[Extracted records]
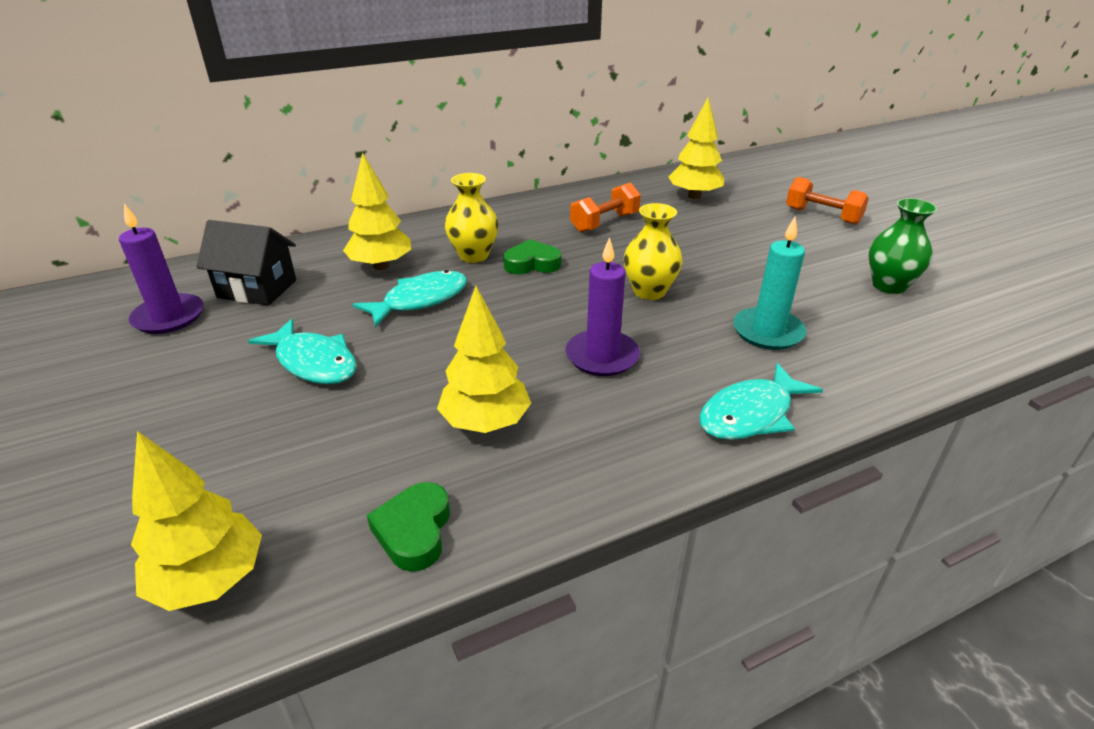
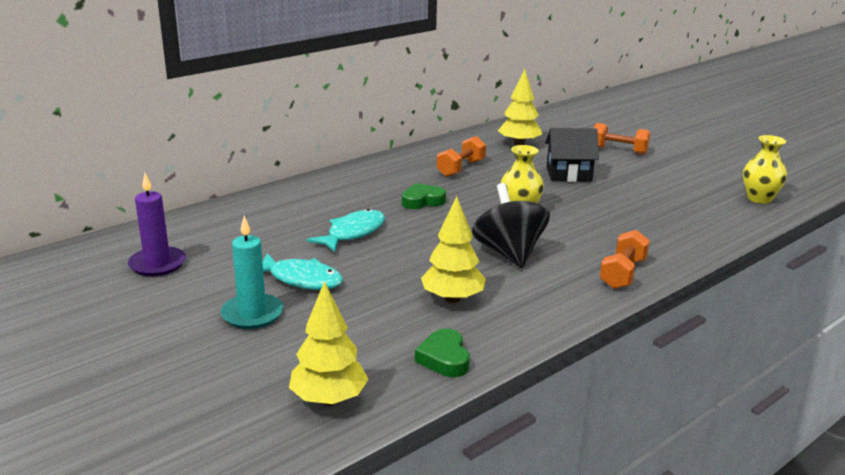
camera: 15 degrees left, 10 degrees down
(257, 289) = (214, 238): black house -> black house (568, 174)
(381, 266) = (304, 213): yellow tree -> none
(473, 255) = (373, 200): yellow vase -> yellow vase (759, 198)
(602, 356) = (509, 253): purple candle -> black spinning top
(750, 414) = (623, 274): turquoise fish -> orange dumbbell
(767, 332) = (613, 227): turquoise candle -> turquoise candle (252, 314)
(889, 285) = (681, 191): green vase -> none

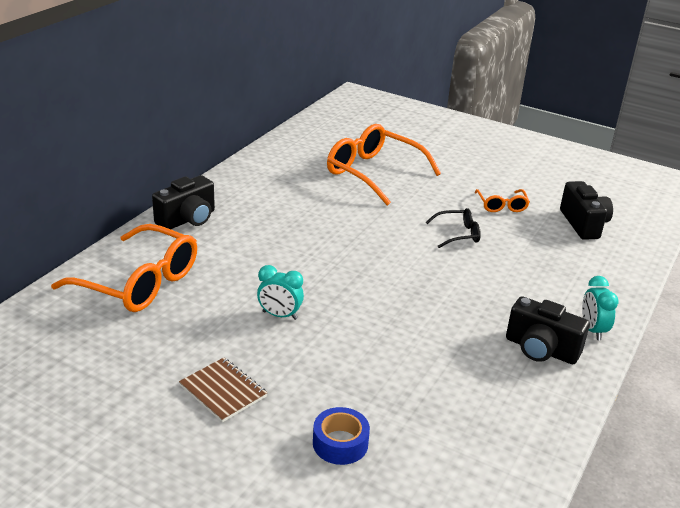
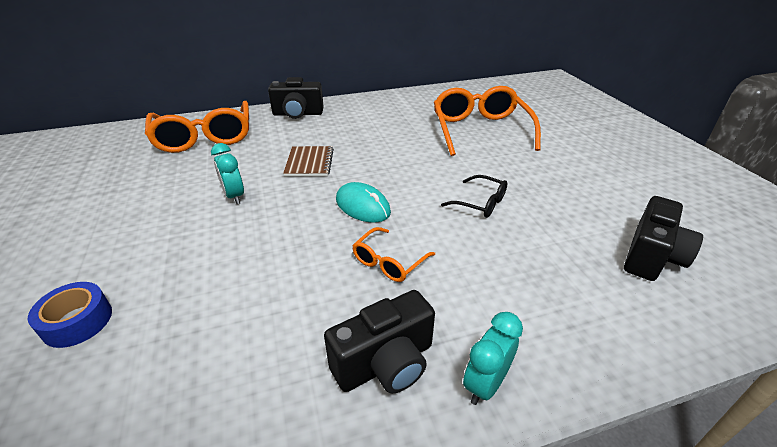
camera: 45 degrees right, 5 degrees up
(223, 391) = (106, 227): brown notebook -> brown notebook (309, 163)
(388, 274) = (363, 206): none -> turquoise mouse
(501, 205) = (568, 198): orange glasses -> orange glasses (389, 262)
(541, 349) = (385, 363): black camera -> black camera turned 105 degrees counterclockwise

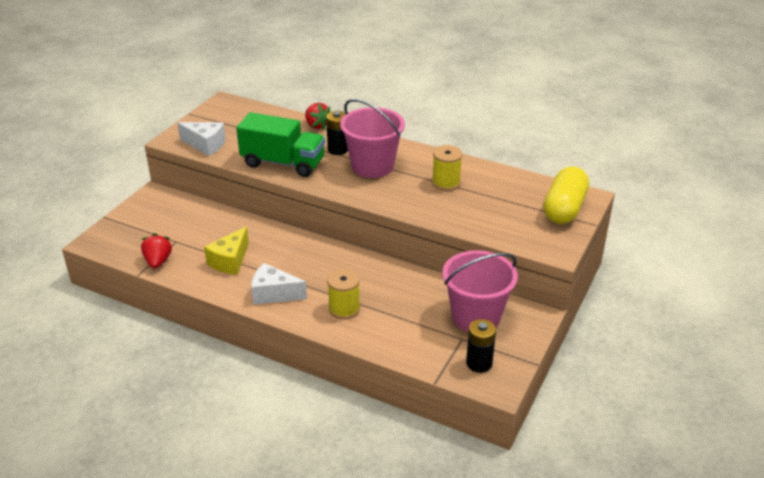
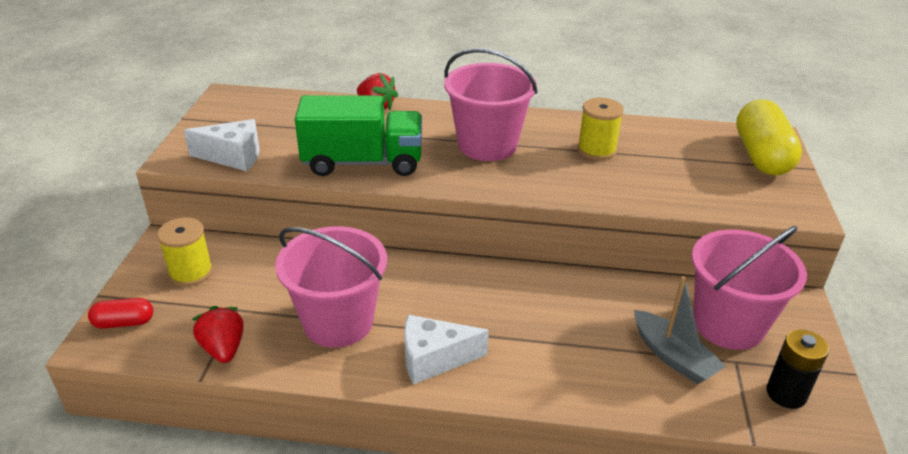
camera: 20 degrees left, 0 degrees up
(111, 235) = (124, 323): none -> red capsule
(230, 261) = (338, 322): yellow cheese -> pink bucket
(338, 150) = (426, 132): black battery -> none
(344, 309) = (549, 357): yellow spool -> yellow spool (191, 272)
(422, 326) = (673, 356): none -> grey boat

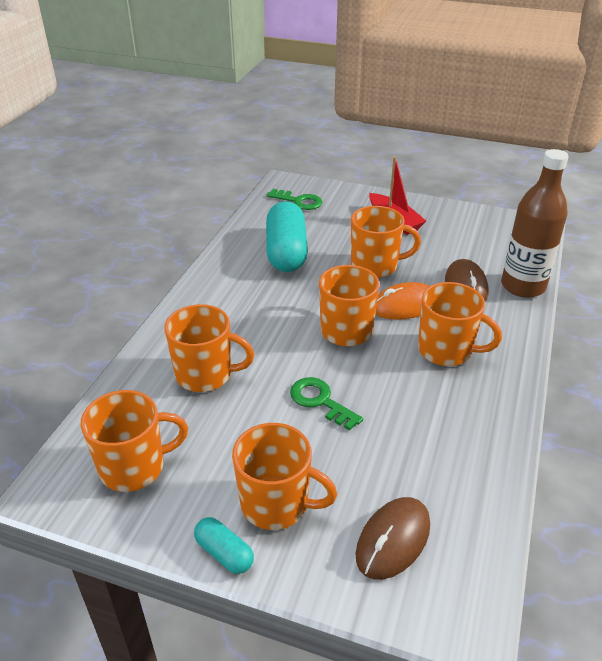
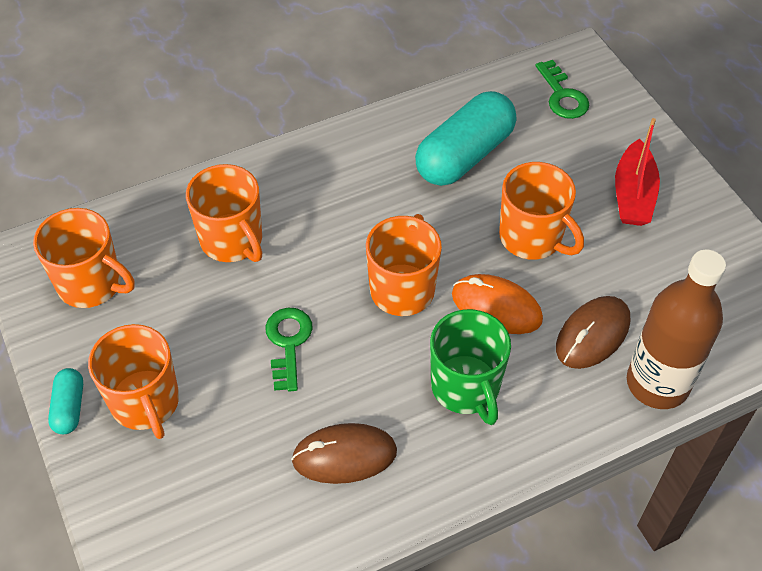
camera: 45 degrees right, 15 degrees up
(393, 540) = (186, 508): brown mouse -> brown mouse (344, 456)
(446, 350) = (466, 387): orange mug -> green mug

TASK GOAL:
For the lines above, output exactly those from the line containing "camera: 20 degrees left, 0 degrees up" through the line containing "(344, 309) = (549, 357): yellow", and skip the others.

ANSWER SECTION:
camera: 20 degrees left, 0 degrees up
(111, 235) = (124, 323): none -> red capsule
(230, 261) = (338, 322): yellow cheese -> pink bucket
(338, 150) = (426, 132): black battery -> none
(344, 309) = (549, 357): yellow spool -> yellow spool (191, 272)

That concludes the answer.